Revision tracking records:
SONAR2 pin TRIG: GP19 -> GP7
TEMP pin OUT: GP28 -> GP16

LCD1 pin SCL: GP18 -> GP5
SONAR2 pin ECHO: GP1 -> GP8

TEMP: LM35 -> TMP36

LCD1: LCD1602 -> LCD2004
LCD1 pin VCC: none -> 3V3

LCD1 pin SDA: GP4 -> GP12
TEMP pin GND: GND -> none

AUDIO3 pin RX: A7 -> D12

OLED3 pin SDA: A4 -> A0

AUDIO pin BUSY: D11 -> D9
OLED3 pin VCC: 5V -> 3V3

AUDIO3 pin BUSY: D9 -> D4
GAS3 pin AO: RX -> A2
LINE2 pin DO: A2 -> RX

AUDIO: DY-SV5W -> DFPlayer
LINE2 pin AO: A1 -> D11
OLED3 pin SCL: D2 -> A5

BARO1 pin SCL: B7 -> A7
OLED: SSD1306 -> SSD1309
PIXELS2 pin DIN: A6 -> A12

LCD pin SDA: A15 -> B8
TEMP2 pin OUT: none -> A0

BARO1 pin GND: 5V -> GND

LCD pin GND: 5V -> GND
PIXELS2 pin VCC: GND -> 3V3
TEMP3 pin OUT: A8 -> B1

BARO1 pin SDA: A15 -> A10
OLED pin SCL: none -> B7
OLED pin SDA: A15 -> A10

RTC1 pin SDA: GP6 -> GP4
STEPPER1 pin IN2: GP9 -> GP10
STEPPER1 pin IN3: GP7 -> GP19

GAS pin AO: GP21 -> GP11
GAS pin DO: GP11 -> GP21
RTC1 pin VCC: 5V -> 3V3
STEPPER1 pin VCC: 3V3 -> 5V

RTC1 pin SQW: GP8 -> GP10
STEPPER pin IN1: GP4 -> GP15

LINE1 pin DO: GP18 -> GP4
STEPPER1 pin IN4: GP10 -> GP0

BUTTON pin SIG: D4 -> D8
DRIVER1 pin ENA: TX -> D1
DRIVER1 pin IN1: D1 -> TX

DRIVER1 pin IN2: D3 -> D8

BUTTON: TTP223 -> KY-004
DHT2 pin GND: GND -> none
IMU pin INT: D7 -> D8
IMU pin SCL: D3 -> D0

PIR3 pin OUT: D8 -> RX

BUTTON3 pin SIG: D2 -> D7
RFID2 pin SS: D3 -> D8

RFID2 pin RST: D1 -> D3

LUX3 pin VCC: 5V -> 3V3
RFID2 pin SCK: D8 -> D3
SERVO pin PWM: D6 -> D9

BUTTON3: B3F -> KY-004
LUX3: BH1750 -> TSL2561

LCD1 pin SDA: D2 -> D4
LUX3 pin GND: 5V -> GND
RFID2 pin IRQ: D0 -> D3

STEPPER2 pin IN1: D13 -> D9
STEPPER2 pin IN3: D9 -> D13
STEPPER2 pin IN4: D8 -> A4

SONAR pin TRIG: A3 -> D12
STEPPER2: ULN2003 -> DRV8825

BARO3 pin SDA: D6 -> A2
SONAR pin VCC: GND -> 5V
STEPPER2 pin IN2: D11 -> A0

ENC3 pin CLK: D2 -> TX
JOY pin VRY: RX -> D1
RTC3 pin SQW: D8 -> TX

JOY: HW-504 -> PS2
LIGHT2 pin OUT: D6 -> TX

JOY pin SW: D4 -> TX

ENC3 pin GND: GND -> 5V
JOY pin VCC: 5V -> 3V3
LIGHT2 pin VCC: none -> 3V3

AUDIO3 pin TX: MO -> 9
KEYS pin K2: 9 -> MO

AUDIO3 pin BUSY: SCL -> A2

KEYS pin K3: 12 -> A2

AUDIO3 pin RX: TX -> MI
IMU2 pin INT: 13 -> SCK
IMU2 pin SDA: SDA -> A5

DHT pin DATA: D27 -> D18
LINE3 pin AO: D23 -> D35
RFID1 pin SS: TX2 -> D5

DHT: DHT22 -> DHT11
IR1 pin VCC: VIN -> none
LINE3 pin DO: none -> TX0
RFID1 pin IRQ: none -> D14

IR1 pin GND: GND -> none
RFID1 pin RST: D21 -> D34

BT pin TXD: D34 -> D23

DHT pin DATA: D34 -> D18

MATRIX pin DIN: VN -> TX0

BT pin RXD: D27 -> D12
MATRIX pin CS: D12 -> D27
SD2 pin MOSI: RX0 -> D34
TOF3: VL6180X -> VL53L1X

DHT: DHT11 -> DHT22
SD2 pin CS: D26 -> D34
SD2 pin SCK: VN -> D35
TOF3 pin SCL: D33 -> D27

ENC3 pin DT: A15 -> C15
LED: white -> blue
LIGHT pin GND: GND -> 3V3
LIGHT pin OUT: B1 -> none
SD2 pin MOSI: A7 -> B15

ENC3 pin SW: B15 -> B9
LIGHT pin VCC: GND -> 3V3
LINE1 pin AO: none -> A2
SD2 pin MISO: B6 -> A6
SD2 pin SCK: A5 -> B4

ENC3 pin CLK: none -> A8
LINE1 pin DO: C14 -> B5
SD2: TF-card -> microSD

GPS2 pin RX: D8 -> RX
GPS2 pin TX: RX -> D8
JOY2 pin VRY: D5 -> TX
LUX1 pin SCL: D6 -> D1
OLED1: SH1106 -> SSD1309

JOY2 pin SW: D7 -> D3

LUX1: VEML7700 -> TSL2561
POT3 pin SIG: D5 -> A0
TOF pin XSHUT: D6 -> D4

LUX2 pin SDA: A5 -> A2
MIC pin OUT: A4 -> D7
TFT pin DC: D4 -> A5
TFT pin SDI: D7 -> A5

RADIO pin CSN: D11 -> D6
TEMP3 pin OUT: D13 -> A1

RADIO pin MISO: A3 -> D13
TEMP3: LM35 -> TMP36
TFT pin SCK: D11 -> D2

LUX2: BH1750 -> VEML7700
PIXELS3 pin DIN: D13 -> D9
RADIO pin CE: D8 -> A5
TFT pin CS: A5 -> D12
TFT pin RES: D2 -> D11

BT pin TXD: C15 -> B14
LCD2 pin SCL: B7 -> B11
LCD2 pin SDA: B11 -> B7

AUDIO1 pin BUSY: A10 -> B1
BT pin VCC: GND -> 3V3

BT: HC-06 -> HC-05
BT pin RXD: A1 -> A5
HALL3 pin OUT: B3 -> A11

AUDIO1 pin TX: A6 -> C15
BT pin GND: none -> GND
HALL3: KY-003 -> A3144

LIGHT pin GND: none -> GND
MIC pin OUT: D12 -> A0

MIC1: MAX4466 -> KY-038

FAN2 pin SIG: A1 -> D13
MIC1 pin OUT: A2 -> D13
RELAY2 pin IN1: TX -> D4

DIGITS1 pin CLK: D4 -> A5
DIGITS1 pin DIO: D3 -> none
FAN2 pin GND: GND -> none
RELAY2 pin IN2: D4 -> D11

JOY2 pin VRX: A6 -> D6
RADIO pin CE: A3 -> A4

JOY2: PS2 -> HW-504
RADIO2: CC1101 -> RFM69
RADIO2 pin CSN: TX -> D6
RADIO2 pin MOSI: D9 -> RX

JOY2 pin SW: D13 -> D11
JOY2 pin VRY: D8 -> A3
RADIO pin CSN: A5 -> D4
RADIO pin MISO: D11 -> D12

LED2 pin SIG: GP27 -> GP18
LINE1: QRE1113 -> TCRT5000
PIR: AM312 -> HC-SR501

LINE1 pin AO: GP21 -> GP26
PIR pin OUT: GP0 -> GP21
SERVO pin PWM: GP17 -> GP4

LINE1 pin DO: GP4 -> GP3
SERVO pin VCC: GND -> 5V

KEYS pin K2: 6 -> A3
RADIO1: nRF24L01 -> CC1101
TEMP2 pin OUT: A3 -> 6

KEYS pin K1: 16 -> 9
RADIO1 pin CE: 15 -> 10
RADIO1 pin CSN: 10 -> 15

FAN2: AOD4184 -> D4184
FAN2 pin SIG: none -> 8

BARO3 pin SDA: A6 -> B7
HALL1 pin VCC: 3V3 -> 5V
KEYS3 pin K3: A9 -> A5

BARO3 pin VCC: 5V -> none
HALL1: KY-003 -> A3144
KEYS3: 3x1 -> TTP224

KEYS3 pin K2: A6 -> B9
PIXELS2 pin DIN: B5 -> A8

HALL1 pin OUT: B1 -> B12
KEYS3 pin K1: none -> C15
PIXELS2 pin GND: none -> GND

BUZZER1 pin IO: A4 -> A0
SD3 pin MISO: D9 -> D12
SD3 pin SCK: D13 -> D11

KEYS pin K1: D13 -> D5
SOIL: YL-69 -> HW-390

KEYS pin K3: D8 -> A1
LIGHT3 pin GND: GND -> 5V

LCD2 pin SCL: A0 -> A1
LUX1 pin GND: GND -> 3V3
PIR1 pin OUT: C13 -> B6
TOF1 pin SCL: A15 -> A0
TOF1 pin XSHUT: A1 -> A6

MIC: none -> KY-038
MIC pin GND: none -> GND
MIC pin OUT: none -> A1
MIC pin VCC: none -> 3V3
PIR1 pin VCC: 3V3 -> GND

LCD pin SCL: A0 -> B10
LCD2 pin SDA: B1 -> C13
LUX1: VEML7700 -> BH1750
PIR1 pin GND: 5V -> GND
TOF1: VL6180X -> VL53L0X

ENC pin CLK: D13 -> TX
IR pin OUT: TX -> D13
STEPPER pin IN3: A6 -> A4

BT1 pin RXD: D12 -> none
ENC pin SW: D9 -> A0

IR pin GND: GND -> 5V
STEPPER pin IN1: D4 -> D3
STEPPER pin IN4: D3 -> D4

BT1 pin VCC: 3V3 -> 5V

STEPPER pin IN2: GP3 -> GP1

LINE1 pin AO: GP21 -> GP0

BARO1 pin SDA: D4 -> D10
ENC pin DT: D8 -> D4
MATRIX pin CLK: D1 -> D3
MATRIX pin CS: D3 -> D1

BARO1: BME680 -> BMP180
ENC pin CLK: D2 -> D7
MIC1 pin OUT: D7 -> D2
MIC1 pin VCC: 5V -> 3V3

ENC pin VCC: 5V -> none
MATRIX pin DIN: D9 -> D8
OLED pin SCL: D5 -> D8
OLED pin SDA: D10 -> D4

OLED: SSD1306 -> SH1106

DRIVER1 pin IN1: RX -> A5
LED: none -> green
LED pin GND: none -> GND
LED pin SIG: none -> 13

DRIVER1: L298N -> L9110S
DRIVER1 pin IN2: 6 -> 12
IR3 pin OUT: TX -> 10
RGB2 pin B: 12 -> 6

ASSIGNMENT: Repeat the entries above verbatim, but only from the line that has "RFID1 pin IRQ: none -> D14" down to the line that has "SD2 pin SCK: A5 -> B4", inclusive.

OUTPUT:
RFID1 pin IRQ: none -> D14

IR1 pin GND: GND -> none
RFID1 pin RST: D21 -> D34

BT pin TXD: D34 -> D23

DHT pin DATA: D34 -> D18

MATRIX pin DIN: VN -> TX0

BT pin RXD: D27 -> D12
MATRIX pin CS: D12 -> D27
SD2 pin MOSI: RX0 -> D34
TOF3: VL6180X -> VL53L1X

DHT: DHT11 -> DHT22
SD2 pin CS: D26 -> D34
SD2 pin SCK: VN -> D35
TOF3 pin SCL: D33 -> D27

ENC3 pin DT: A15 -> C15
LED: white -> blue
LIGHT pin GND: GND -> 3V3
LIGHT pin OUT: B1 -> none
SD2 pin MOSI: A7 -> B15

ENC3 pin SW: B15 -> B9
LIGHT pin VCC: GND -> 3V3
LINE1 pin AO: none -> A2
SD2 pin MISO: B6 -> A6
SD2 pin SCK: A5 -> B4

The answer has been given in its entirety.